■ TASK TO COMPLETE
Every record below should be repeated exactly, with the pictures left out.

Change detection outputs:

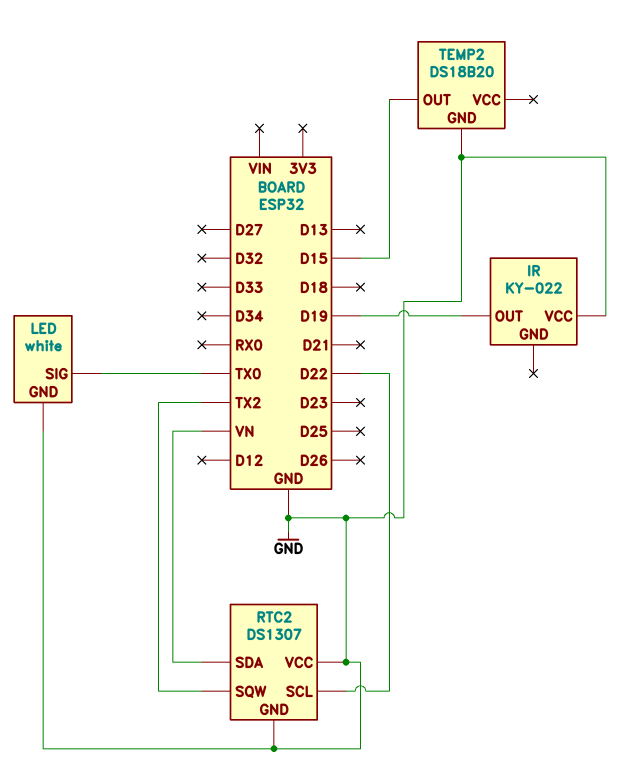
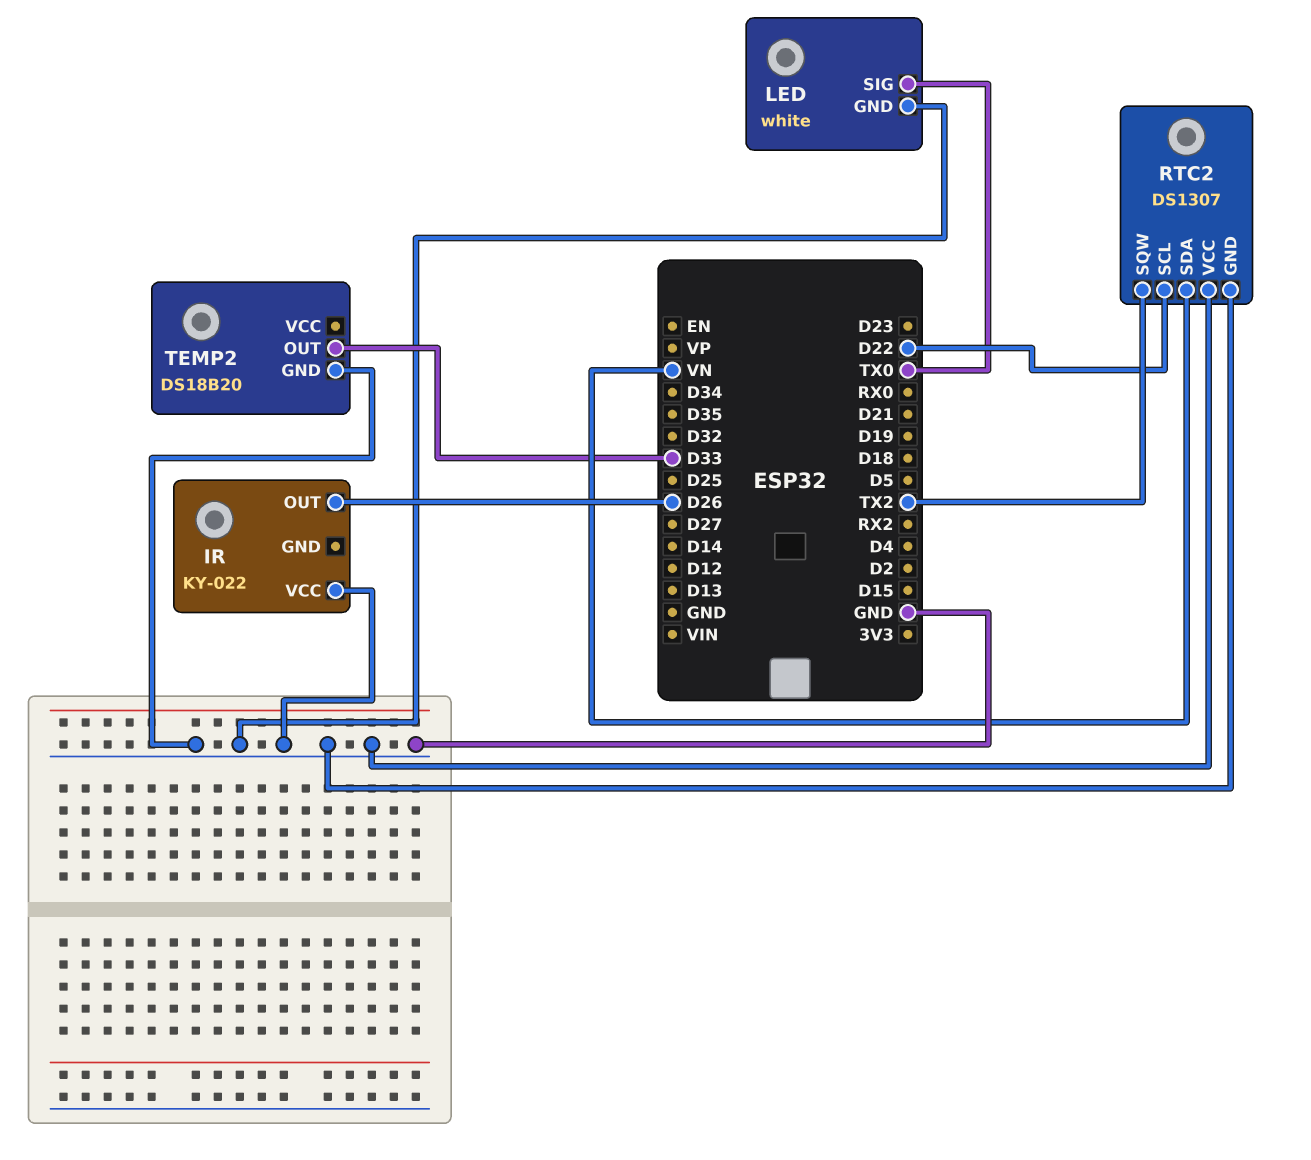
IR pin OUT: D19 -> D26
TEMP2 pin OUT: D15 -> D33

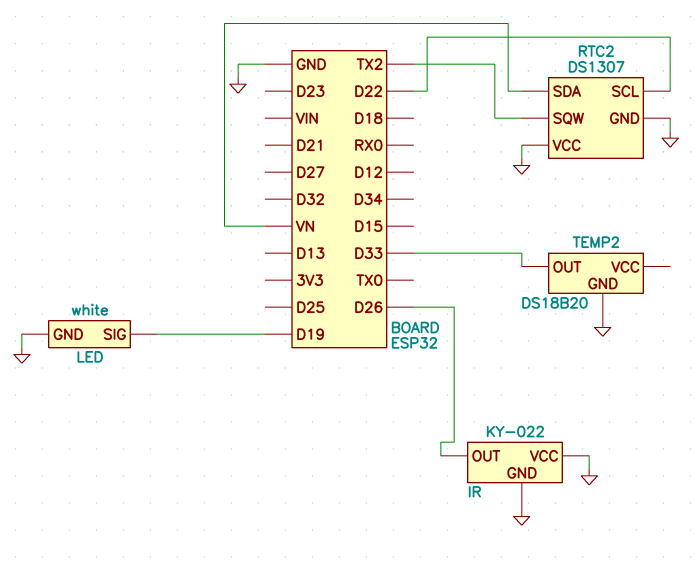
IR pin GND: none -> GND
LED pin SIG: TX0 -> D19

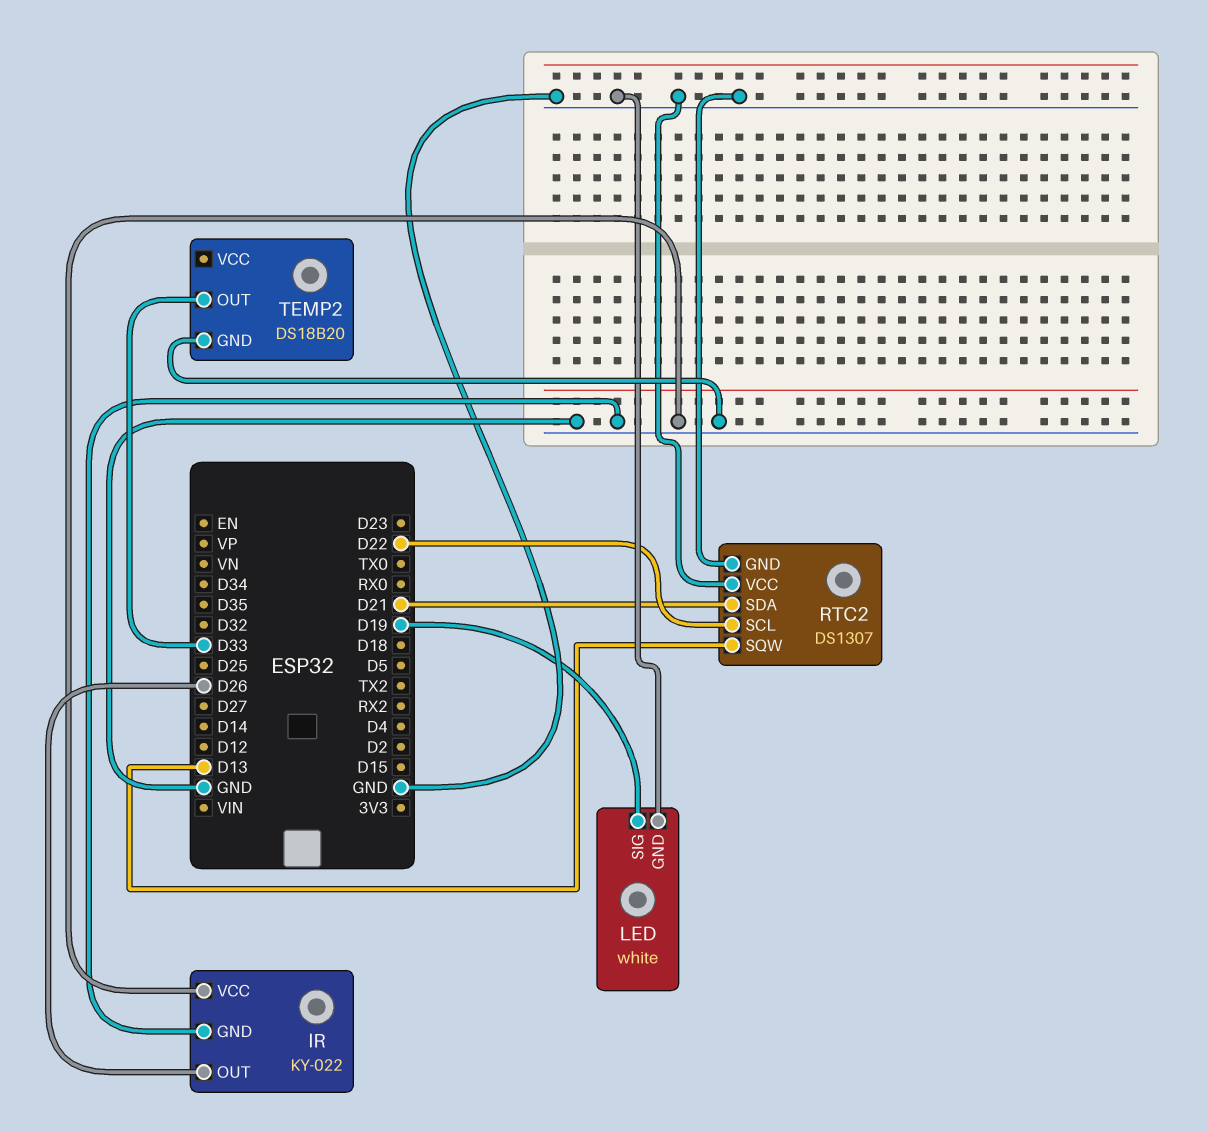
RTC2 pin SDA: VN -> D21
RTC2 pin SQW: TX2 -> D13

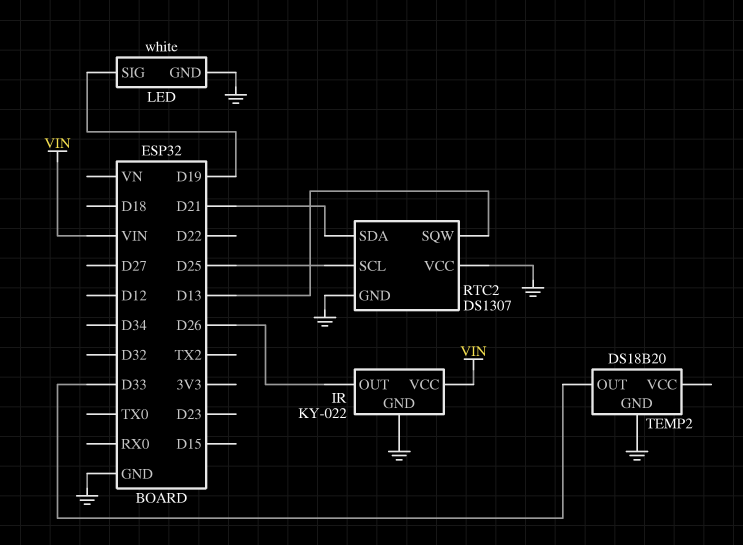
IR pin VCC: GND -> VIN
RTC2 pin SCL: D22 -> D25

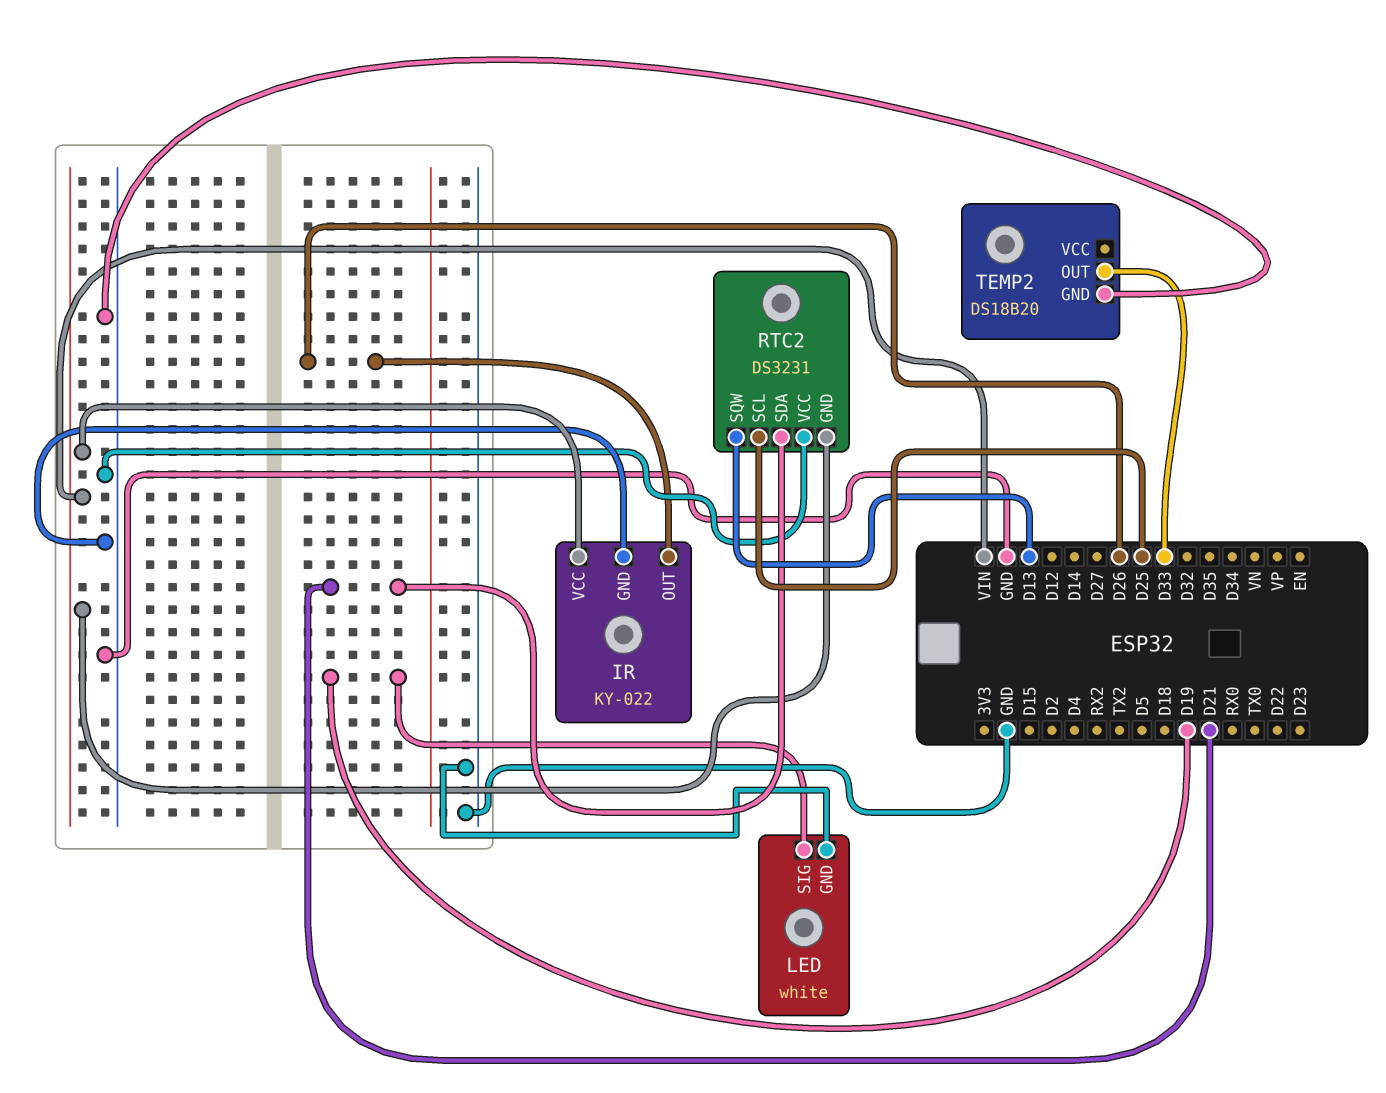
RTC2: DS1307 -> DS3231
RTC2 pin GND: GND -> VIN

■ SOLUTION FOR THIS PROBLEM
IR pin OUT: D19 -> D26
TEMP2 pin OUT: D15 -> D33

IR pin GND: none -> GND
LED pin SIG: TX0 -> D19

RTC2 pin SDA: VN -> D21
RTC2 pin SQW: TX2 -> D13

IR pin VCC: GND -> VIN
RTC2 pin SCL: D22 -> D25

RTC2: DS1307 -> DS3231
RTC2 pin GND: GND -> VIN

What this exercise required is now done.